(Scene edit records)
——————

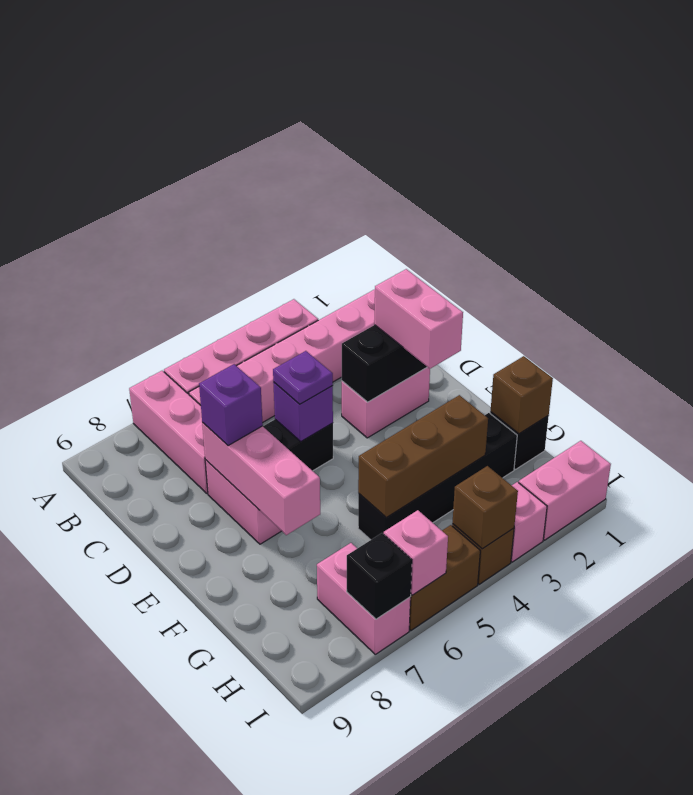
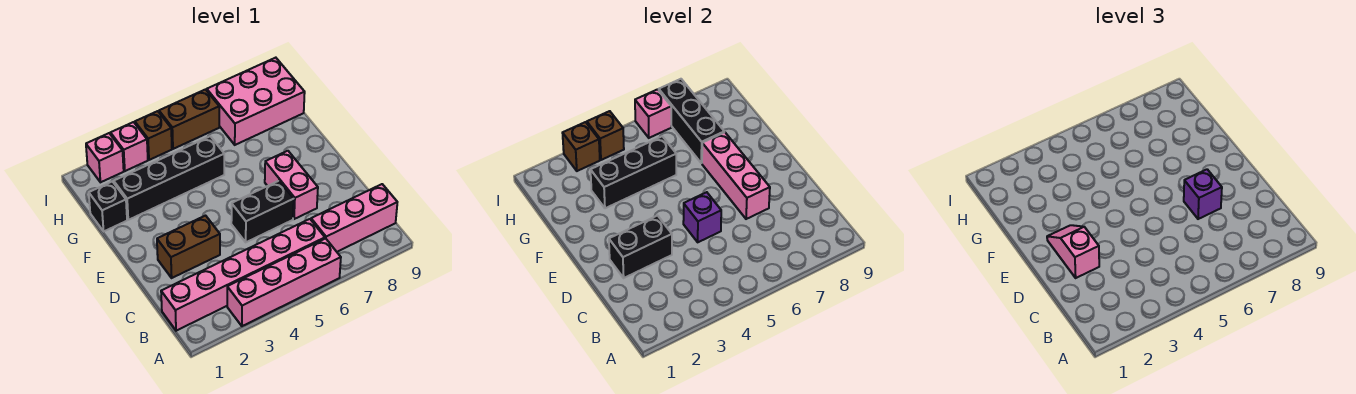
pink brick A7:C7 level 1 -> pink brick B7:B9 level 1
pink brick D2:D3 level 1 -> brown brick D2:D3 level 1
pink brick D2:E2 level 3 -> pink slope D2:E2 level 3 top D
purple plate D5 level 3 -> none
brown brick G1 level 2 -> brown brick I3 level 2
brown brick G3:G5 level 2 -> black brick G3:G5 level 2
pink brick H7:I7 level 1 -> pink brick H7:I9 level 1
pink brick I1:I2 level 1 -> pink brick I2 level 1
black brick I7 level 2 -> black brick G7:I7 level 2

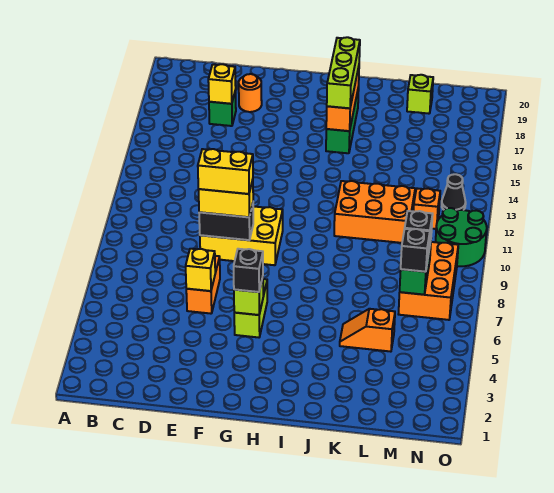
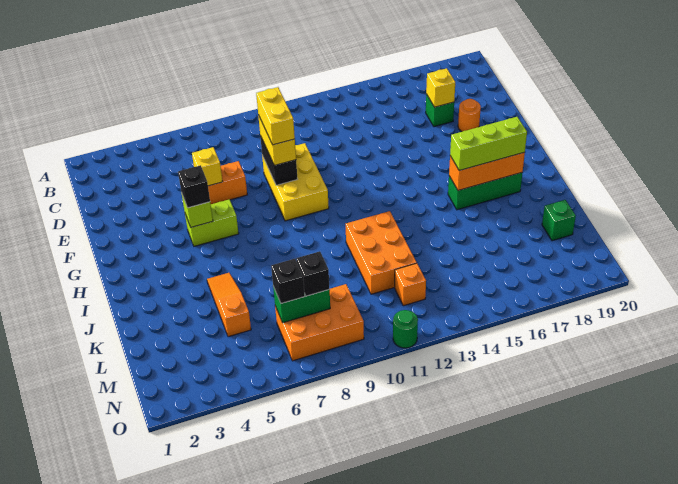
orange slope K5:L5 level 1 top L -> orange slope J5:L5 level 1 top L
lime brick L19 level 1 -> green brick L19 level 1
green round brick N10:O11 level 1 -> green round brick O11 level 1
black cone N13 level 1 -> none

——————

* **DIRECTIONS FOR THIS TASK**
Leaving the pictures out, reproduce the entries above exactly.

* **THE COMPLETED TASK**
pink brick A7:C7 level 1 -> pink brick B7:B9 level 1
pink brick D2:D3 level 1 -> brown brick D2:D3 level 1
pink brick D2:E2 level 3 -> pink slope D2:E2 level 3 top D
purple plate D5 level 3 -> none
brown brick G1 level 2 -> brown brick I3 level 2
brown brick G3:G5 level 2 -> black brick G3:G5 level 2
pink brick H7:I7 level 1 -> pink brick H7:I9 level 1
pink brick I1:I2 level 1 -> pink brick I2 level 1
black brick I7 level 2 -> black brick G7:I7 level 2

orange slope K5:L5 level 1 top L -> orange slope J5:L5 level 1 top L
lime brick L19 level 1 -> green brick L19 level 1
green round brick N10:O11 level 1 -> green round brick O11 level 1
black cone N13 level 1 -> none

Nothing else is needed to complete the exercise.